##### Data provided #####
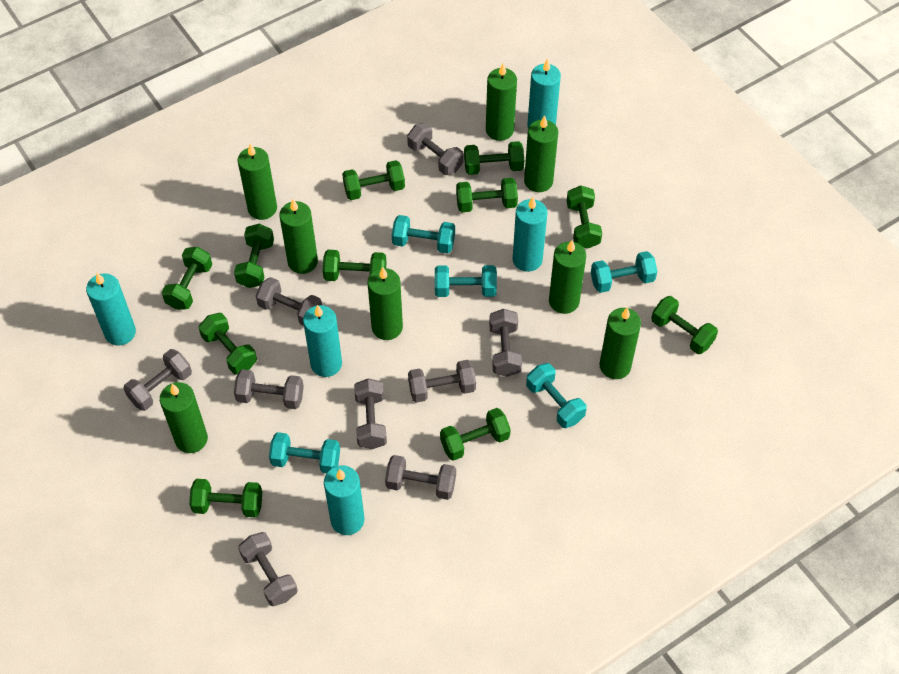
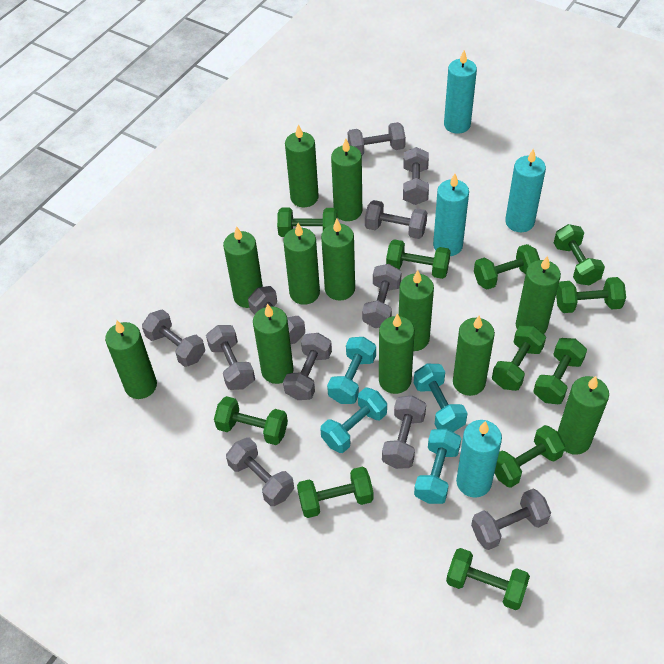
green candle: [160,382,208,453] [238,144,277,220] [279,199,318,274] [367,267,403,340] [486,64,517,141] [524,115,558,192] [549,240,586,314] [600,308,641,379] = 8 -> [105,321,157,399] [223,226,263,308] [253,304,294,384] [283,223,320,305] [285,124,319,207] [321,219,355,301] [331,139,362,221] [379,314,415,394] [399,270,434,351] [453,315,495,396] [516,256,561,334] [558,376,609,455] = 12
grey dumbbell: [123,349,192,411] [234,369,304,409] [238,532,298,606] [256,277,322,326] [354,378,387,449] [385,455,456,500] [407,123,464,175] [408,360,476,403] [489,309,522,377] = 9 -> [142,309,205,367] [206,325,255,390] [226,438,294,506] [248,286,305,344] [283,333,332,400] [348,122,406,155] [362,264,402,328] [365,200,427,239] [382,396,426,469] [403,147,429,205] [471,489,551,550] = 11
turquoise candle: [86,273,136,346] [303,305,342,377] [324,465,364,535] [513,197,547,272] [527,58,561,128] = 5 -> [433,174,469,256] [444,50,477,134] [456,420,502,498] [505,148,546,232] = 4
turquoise dumbbell: [269,432,340,473] [392,215,455,253] [435,265,497,297] [526,363,587,428] [591,251,657,293] = 5 -> [320,387,387,453] [327,337,376,404] [414,364,468,432] [414,429,461,504] = 4

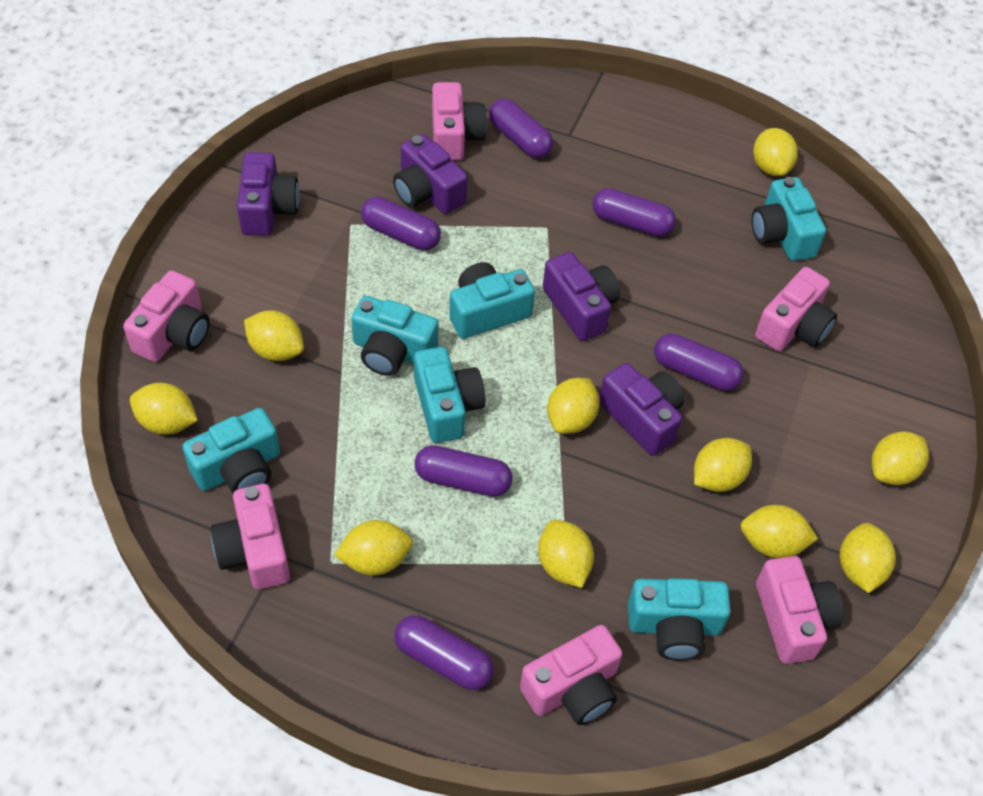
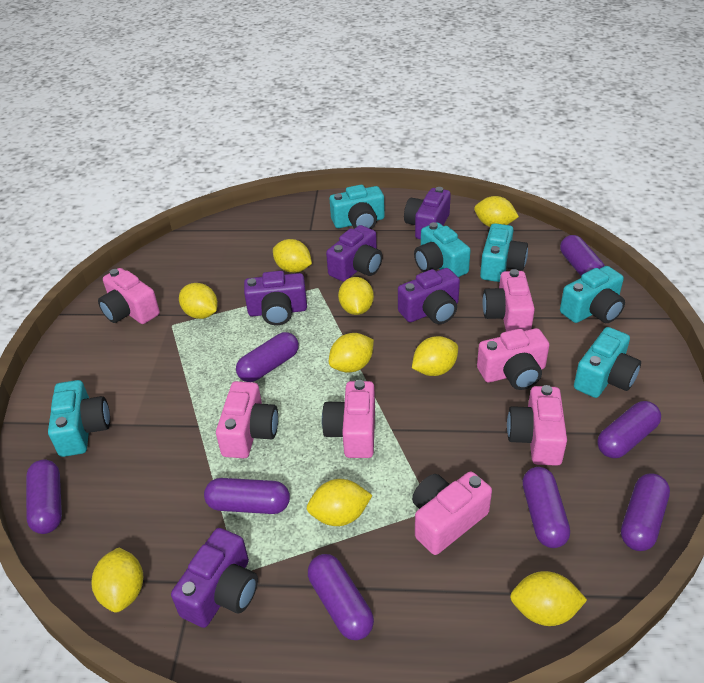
pink camera: [123,270,210,362] [211,484,290,589] [432,82,487,160] [520,625,623,725] [755,267,837,351] [756,556,844,664] = 6 -> [98,268,160,324] [216,381,278,458] [322,380,375,458] [412,471,492,555] [477,328,549,390] [482,269,535,332] [507,385,567,466] = 7
purple camera: [237,152,300,236] [393,134,468,214] [543,252,620,341] [599,363,685,456] = 4 -> [171,528,258,628] [244,271,307,325] [326,225,383,282] [398,268,460,324] [404,187,451,239] = 5
purple capsule: [361,197,441,250] [394,615,494,690] [414,445,513,497] [489,99,553,159] [592,188,676,236] [654,333,744,391] = 6 -> [26,460,62,534] [204,478,290,514] [236,332,299,382] [308,554,374,640] [522,467,570,548] [560,235,605,276] [597,401,661,458] [621,474,670,551] = 8
yellow lemon: [130,383,198,435] [244,310,304,361] [334,520,413,575] [538,520,594,588] [547,378,600,434] [694,438,752,492] [741,505,818,558] [753,128,798,176] [840,523,896,593] [871,431,929,485] = 10 -> [92,547,143,613] [179,283,218,319] [273,239,312,273] [307,479,372,526] [329,333,374,373] [338,277,374,315] [412,336,458,376] [474,196,519,227] [510,571,587,626] = 9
#####
The answer is a bare number: how many lines of the records contain the string "camera"?

2